• [Do this]: Could you copy the rows below word for word, starting with the first row and going on through the row that contains "Give the pixel-coordinate", including that row?

• [Given information]:
────────────────────────────────────────

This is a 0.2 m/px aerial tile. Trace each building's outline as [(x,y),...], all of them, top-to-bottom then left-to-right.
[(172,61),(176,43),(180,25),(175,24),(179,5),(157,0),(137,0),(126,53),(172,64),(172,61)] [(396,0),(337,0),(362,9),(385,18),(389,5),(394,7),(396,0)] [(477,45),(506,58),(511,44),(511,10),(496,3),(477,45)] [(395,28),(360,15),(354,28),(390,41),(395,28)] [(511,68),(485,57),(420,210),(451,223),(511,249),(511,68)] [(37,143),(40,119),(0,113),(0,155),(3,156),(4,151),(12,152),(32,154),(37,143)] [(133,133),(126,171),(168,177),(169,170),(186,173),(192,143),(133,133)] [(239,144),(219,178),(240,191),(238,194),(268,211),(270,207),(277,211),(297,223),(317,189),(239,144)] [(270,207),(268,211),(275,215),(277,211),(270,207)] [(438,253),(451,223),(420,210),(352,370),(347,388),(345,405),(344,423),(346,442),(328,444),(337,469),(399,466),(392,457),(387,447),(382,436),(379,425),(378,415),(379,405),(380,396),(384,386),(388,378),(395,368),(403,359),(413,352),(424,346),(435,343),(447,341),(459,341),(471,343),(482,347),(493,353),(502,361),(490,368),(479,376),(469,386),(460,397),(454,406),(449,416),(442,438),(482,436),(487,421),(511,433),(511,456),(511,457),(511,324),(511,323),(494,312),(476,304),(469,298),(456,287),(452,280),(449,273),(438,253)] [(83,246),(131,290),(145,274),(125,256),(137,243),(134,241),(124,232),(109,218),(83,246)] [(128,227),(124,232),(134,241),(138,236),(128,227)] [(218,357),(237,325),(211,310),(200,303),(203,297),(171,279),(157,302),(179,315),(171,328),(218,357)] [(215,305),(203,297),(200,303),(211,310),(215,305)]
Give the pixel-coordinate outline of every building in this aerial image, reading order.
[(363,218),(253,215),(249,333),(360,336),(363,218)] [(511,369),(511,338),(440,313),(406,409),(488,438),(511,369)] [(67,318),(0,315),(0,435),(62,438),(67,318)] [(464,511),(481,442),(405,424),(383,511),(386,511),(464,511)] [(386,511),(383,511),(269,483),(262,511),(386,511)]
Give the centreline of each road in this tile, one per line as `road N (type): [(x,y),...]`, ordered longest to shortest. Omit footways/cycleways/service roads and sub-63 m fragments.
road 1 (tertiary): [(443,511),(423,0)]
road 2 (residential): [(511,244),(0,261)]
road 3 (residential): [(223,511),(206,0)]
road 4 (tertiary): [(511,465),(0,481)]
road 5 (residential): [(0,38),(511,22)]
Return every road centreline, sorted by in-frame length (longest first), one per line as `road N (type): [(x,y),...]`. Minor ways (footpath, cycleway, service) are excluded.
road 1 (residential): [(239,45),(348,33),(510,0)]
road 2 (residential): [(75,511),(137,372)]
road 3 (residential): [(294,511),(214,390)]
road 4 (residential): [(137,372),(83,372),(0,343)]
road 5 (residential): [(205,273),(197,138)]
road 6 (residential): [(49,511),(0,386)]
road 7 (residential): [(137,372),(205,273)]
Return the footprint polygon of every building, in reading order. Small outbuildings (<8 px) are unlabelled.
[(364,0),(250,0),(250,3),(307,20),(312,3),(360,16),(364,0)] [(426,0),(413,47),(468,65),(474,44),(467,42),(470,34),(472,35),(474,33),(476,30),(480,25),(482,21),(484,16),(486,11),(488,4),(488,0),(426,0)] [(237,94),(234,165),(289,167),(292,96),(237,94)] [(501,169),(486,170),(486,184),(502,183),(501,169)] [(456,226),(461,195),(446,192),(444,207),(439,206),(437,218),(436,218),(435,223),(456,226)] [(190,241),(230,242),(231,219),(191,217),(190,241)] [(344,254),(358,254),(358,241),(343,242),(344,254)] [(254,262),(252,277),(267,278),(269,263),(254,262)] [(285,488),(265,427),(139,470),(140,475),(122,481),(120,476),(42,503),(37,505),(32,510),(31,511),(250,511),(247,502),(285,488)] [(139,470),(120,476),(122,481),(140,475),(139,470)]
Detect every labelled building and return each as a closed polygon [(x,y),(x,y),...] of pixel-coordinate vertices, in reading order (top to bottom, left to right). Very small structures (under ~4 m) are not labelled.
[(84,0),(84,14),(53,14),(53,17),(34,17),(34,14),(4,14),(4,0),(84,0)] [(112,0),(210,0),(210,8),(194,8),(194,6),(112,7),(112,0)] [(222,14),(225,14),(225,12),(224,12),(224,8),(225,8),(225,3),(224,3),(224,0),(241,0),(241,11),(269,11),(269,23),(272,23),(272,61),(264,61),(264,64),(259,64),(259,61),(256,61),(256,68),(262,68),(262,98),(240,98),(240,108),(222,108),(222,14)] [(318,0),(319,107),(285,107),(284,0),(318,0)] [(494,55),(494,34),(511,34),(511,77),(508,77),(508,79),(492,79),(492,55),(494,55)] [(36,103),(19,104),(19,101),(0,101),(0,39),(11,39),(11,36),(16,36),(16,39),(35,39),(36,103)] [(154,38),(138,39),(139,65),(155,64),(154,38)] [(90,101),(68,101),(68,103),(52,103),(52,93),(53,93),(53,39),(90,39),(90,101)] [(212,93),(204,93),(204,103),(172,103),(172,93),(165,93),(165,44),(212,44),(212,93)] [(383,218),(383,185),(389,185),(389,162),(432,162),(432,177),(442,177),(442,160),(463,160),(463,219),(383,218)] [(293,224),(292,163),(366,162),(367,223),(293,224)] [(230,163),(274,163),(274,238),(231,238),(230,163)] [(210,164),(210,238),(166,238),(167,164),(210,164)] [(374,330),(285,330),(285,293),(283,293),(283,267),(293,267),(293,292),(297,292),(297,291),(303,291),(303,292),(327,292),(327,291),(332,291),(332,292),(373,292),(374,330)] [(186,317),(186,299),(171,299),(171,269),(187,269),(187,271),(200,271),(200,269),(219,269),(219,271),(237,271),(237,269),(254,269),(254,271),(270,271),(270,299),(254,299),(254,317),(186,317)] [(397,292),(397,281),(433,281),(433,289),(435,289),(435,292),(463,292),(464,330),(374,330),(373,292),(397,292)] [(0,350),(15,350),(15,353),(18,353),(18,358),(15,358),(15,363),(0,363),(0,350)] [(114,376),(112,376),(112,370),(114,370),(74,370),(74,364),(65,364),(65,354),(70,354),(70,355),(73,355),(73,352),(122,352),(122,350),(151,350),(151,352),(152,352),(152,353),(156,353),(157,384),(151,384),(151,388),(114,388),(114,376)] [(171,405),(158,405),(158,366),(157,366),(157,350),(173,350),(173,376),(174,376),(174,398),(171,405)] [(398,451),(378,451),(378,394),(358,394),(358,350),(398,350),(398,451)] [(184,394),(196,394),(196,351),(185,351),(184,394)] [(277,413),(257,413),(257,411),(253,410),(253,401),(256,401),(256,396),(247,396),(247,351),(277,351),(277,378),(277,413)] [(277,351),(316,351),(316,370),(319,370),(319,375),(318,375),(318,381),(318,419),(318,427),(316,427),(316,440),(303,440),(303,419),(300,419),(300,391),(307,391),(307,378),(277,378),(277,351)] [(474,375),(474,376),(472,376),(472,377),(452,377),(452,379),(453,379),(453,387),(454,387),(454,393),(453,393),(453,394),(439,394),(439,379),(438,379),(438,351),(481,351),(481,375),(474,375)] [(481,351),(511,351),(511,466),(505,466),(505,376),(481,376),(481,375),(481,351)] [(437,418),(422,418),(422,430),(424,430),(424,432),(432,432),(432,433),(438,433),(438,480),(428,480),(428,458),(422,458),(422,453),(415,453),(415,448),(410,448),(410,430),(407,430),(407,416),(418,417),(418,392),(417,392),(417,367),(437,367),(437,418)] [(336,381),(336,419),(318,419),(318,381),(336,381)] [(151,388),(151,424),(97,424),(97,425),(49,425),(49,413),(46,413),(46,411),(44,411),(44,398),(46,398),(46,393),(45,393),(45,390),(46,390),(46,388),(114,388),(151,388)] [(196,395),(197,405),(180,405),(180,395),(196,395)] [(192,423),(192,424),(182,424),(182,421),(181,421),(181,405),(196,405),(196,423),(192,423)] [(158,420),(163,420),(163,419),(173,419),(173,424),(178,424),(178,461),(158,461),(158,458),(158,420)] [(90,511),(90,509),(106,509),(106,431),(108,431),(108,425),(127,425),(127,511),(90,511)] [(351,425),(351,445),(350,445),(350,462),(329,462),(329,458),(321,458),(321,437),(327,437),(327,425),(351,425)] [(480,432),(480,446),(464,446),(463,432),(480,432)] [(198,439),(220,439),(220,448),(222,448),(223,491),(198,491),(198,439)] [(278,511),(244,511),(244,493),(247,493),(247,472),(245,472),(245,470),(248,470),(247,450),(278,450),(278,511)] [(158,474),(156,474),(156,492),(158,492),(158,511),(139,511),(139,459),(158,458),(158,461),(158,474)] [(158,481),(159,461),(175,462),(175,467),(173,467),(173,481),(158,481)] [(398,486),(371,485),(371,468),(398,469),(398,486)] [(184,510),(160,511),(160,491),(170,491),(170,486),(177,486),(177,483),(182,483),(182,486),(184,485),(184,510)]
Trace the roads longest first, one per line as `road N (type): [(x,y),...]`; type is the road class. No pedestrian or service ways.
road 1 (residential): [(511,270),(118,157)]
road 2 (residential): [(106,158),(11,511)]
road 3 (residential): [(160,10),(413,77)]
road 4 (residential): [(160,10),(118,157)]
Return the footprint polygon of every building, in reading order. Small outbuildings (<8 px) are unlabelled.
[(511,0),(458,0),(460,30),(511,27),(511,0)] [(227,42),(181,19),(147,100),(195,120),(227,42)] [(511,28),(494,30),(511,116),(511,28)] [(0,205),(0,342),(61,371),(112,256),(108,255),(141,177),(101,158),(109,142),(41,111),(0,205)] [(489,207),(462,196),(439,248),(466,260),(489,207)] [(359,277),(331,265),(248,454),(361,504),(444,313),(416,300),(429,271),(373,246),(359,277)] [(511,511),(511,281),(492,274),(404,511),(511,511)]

────────────────────────────────────────

• [Solution]:
This is a 0.2 m/px aerial tile. Trace each building's outline as [(x,y),...], all of them, top-to-bottom then left-to-right.
[(172,61),(176,43),(180,25),(175,24),(179,5),(157,0),(137,0),(126,53),(172,64),(172,61)] [(396,0),(337,0),(362,9),(385,18),(389,5),(394,7),(396,0)] [(477,45),(506,58),(511,44),(511,10),(496,3),(477,45)] [(395,28),(360,15),(354,28),(390,41),(395,28)] [(511,68),(485,57),(420,210),(451,223),(511,249),(511,68)] [(37,143),(40,119),(0,113),(0,155),(3,156),(4,151),(12,152),(32,154),(37,143)] [(133,133),(126,171),(168,177),(169,170),(186,173),(192,143),(133,133)] [(239,144),(219,178),(240,191),(238,194),(268,211),(270,207),(277,211),(297,223),(317,189),(239,144)] [(270,207),(268,211),(275,215),(277,211),(270,207)] [(438,253),(451,223),(420,210),(352,370),(347,388),(345,405),(344,423),(346,442),(328,444),(337,469),(399,466),(392,457),(387,447),(382,436),(379,425),(378,415),(379,405),(380,396),(384,386),(388,378),(395,368),(403,359),(413,352),(424,346),(435,343),(447,341),(459,341),(471,343),(482,347),(493,353),(502,361),(490,368),(479,376),(469,386),(460,397),(454,406),(449,416),(442,438),(482,436),(487,421),(511,433),(511,456),(511,457),(511,324),(511,323),(494,312),(476,304),(469,298),(456,287),(452,280),(449,273),(438,253)] [(83,246),(131,290),(145,274),(125,256),(137,243),(134,241),(124,232),(109,218),(83,246)] [(128,227),(124,232),(134,241),(138,236),(128,227)] [(218,357),(237,325),(211,310),(200,303),(203,297),(171,279),(157,302),(179,315),(171,328),(218,357)] [(215,305),(203,297),(200,303),(211,310),(215,305)]
Give the pixel-coordinate outline of every building in this aerial image, reading order.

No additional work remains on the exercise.